Repeat the entire listing exactly as written.

** begin **

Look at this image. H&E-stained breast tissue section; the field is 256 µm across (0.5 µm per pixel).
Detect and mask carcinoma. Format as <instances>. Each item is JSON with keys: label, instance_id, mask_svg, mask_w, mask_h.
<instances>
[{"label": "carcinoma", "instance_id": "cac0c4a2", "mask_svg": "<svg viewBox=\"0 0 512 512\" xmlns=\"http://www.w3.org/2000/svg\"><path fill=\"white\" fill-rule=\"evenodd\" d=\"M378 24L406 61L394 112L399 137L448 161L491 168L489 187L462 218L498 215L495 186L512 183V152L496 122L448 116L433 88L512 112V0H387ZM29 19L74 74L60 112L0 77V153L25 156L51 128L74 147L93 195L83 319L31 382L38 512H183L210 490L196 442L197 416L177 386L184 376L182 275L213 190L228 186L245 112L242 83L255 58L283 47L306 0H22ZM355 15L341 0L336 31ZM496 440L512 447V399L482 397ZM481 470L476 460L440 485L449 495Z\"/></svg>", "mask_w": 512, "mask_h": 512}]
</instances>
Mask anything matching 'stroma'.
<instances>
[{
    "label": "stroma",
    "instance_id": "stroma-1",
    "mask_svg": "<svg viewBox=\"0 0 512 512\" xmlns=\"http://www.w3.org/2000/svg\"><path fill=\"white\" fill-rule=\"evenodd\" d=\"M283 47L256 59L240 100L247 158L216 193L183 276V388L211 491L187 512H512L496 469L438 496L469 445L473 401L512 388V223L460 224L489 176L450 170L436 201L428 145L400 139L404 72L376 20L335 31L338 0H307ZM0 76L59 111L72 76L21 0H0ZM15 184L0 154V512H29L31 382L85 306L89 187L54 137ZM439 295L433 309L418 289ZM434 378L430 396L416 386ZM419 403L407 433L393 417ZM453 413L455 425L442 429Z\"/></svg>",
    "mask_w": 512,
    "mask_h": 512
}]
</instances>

** end **

◆ ANSWER TO THE EXERCISE ◆
Look at this image. H&E-stained breast tissue section; the field is 256 µm across (0.5 µm per pixel).
Detect and mask carcinoma. Format as <instances>. Each item is JSON with keys: label, instance_id, mask_svg, mask_w, mask_h.
<instances>
[{"label": "carcinoma", "instance_id": "cac0c4a2", "mask_svg": "<svg viewBox=\"0 0 512 512\" xmlns=\"http://www.w3.org/2000/svg\"><path fill=\"white\" fill-rule=\"evenodd\" d=\"M378 24L406 61L394 112L399 137L448 161L491 168L489 187L462 218L498 215L495 186L512 183V152L496 122L448 116L433 88L512 112V0H387ZM29 19L74 74L60 112L0 77V153L25 156L51 128L74 147L93 195L83 319L31 382L38 512H183L210 490L196 442L197 416L177 386L184 376L182 275L213 190L228 186L245 112L242 83L255 58L283 47L306 0H22ZM355 15L341 0L336 31ZM496 440L512 447V399L482 397ZM481 470L476 460L440 485L449 495Z\"/></svg>", "mask_w": 512, "mask_h": 512}]
</instances>
Mask anything matching 'stroma'.
<instances>
[{
    "label": "stroma",
    "instance_id": "stroma-1",
    "mask_svg": "<svg viewBox=\"0 0 512 512\" xmlns=\"http://www.w3.org/2000/svg\"><path fill=\"white\" fill-rule=\"evenodd\" d=\"M283 47L256 59L240 100L247 158L216 193L183 276V388L211 491L187 512H512L496 469L438 496L469 445L473 401L512 388V223L460 224L489 176L450 170L436 201L428 145L400 139L404 72L376 20L335 31L338 0H307ZM0 76L59 111L72 76L21 0H0ZM15 184L0 154V512H29L31 382L85 306L89 187L54 137ZM439 295L433 309L418 289ZM434 378L430 396L416 386ZM419 403L407 433L393 417ZM453 413L455 425L442 429Z\"/></svg>",
    "mask_w": 512,
    "mask_h": 512
}]
</instances>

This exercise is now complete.